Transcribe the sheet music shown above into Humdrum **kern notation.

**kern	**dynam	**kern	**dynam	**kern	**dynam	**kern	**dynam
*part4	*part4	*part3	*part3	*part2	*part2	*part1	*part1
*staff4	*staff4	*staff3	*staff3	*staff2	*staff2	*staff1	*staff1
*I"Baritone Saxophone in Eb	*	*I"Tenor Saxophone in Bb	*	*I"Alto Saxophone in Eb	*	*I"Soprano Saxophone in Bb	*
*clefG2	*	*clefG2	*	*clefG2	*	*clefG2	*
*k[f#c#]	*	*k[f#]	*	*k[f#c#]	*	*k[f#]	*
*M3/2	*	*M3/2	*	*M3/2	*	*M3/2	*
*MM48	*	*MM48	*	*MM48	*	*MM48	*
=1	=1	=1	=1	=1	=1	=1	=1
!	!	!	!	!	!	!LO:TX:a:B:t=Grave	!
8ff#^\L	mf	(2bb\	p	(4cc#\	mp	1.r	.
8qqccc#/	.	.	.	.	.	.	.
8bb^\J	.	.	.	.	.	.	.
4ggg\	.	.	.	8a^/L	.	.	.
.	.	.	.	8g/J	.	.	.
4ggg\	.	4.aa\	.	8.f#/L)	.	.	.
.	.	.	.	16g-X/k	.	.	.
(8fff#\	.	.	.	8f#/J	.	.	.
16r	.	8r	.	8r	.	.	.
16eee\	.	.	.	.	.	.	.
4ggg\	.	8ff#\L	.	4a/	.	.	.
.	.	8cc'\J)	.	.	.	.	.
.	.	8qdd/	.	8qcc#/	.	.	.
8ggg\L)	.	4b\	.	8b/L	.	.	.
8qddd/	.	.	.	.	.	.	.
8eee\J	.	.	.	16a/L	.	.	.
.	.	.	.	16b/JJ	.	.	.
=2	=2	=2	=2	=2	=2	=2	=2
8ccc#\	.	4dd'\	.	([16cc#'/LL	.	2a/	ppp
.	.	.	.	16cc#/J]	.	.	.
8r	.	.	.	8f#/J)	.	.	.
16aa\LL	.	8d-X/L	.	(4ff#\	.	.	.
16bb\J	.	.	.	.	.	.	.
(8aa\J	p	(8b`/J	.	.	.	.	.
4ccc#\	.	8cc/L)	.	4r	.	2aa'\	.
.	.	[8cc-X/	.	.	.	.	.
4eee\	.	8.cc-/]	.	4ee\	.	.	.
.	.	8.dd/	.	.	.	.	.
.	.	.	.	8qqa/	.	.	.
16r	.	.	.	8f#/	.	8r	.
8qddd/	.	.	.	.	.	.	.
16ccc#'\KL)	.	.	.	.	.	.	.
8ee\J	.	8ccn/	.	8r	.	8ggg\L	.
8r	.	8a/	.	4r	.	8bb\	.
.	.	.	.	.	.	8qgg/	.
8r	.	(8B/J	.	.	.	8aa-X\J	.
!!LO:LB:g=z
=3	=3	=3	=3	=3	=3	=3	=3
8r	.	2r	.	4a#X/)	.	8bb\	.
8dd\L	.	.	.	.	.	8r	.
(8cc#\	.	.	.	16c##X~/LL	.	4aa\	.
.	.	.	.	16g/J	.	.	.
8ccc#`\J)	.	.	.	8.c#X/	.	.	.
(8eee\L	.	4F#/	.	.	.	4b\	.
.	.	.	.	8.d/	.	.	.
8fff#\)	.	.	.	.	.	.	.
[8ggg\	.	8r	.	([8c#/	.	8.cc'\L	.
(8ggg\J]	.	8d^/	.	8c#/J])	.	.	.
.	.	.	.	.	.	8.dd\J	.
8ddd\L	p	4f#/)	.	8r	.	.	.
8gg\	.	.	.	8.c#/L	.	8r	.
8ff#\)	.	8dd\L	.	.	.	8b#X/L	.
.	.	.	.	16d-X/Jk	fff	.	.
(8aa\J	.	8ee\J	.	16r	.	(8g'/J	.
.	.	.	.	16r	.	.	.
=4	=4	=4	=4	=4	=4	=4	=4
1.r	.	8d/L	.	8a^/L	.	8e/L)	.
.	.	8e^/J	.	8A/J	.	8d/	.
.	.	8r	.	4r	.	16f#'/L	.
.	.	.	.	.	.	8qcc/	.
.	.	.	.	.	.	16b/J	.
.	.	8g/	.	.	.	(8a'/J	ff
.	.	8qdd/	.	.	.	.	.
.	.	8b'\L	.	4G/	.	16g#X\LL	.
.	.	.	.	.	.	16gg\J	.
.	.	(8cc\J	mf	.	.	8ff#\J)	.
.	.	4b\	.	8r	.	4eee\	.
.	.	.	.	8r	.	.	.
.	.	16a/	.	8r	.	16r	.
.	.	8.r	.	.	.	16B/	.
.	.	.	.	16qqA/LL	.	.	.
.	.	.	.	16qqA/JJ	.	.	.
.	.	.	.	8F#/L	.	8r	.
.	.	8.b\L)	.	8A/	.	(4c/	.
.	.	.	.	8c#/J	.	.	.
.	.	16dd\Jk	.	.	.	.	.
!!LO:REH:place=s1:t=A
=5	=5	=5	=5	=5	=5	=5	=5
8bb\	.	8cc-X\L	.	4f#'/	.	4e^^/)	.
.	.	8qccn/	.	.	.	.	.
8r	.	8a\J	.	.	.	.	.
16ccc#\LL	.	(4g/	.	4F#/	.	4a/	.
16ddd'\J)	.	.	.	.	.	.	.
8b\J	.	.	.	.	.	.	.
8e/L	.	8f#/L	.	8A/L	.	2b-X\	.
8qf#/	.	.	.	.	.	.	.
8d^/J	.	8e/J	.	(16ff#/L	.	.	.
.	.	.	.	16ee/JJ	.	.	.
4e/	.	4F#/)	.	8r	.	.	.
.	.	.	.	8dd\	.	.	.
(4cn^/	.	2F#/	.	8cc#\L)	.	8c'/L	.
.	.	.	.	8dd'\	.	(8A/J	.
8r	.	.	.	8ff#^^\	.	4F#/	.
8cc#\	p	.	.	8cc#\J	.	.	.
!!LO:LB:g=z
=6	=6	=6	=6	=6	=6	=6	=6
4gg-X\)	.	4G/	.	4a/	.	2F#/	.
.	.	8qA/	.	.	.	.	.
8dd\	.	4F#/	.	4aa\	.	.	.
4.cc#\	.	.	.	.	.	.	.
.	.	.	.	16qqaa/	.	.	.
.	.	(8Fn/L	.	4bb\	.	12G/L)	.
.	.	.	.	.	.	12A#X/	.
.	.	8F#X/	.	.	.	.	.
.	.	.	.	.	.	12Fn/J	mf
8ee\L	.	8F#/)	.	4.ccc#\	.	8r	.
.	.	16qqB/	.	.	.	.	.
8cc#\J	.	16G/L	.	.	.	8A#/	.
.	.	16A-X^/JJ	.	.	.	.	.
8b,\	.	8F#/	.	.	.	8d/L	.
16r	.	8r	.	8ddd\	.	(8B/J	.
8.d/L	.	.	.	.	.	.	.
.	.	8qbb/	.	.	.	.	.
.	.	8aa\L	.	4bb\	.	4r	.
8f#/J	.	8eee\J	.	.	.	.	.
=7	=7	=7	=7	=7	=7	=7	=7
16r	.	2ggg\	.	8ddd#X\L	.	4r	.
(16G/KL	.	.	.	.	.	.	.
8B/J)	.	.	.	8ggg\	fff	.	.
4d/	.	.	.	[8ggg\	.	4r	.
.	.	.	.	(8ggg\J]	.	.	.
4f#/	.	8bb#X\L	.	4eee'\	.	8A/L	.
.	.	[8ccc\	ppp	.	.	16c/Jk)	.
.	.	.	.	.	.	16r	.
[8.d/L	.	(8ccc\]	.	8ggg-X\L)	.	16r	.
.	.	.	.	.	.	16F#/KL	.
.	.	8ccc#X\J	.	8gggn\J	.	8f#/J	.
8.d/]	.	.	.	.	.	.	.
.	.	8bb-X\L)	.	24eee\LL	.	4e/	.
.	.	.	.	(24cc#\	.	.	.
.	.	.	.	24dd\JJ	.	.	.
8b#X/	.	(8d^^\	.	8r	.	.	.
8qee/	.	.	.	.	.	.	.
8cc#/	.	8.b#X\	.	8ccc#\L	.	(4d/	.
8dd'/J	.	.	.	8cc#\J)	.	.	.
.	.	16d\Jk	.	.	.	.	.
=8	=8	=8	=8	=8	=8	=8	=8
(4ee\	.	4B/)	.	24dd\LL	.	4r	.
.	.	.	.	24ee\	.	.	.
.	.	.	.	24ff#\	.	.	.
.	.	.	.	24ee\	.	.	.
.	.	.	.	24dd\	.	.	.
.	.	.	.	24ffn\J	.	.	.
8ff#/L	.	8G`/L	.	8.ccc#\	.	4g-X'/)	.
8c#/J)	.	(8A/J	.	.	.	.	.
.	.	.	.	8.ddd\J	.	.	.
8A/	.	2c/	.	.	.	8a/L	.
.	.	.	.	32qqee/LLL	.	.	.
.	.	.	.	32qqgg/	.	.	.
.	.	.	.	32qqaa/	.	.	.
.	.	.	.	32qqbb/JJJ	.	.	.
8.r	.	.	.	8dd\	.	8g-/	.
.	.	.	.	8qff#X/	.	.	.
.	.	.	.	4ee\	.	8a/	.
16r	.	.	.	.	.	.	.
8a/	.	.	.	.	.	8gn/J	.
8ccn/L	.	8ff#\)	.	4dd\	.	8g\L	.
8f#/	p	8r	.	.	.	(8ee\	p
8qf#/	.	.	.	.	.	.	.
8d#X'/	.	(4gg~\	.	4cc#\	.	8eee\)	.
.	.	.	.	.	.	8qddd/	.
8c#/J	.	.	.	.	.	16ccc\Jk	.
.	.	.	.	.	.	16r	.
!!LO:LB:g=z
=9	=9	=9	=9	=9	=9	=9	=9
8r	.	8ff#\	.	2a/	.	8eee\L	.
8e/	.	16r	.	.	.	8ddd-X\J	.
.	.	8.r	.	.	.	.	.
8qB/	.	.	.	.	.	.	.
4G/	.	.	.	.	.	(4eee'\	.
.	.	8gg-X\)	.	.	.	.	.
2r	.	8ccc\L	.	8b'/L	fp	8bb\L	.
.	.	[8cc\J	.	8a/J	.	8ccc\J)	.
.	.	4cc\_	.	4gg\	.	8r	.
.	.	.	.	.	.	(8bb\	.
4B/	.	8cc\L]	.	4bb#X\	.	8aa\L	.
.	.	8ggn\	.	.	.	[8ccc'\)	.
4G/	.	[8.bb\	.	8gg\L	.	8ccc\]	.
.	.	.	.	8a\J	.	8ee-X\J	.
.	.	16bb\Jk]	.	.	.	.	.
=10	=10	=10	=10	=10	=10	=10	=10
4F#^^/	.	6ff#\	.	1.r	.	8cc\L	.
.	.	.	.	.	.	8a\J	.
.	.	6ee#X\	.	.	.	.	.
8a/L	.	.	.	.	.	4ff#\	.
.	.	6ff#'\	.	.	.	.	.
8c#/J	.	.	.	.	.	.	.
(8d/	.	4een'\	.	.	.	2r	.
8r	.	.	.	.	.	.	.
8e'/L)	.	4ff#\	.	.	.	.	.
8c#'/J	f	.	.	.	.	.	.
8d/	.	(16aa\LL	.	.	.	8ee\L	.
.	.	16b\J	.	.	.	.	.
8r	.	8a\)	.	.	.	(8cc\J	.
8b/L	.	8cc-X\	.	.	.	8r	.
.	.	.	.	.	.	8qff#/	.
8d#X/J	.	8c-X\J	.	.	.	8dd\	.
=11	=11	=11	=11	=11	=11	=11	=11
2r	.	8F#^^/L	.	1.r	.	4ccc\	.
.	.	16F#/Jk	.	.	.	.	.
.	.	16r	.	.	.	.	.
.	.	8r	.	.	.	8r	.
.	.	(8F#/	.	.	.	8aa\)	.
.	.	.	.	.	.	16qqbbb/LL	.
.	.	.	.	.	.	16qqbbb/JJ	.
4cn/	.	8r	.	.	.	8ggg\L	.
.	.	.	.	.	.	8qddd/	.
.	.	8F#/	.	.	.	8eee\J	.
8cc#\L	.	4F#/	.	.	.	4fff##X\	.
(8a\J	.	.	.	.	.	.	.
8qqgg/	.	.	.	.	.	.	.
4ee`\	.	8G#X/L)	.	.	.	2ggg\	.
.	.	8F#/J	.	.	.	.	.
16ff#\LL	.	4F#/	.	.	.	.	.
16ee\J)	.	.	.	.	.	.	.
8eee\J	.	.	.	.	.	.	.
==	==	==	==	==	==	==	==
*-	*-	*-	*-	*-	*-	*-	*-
◇ ◇ ◇ ◇ ◇
▶ The task:
Could you collect every line in the material above that contains the string "kern"? Match case exactly.

▶ Output below:
Transcribe the sheet music shown above into Humdrum **kern notation.
**kern	**dynam	**kern	**dynam	**kern	**dynam	**kern	**dynam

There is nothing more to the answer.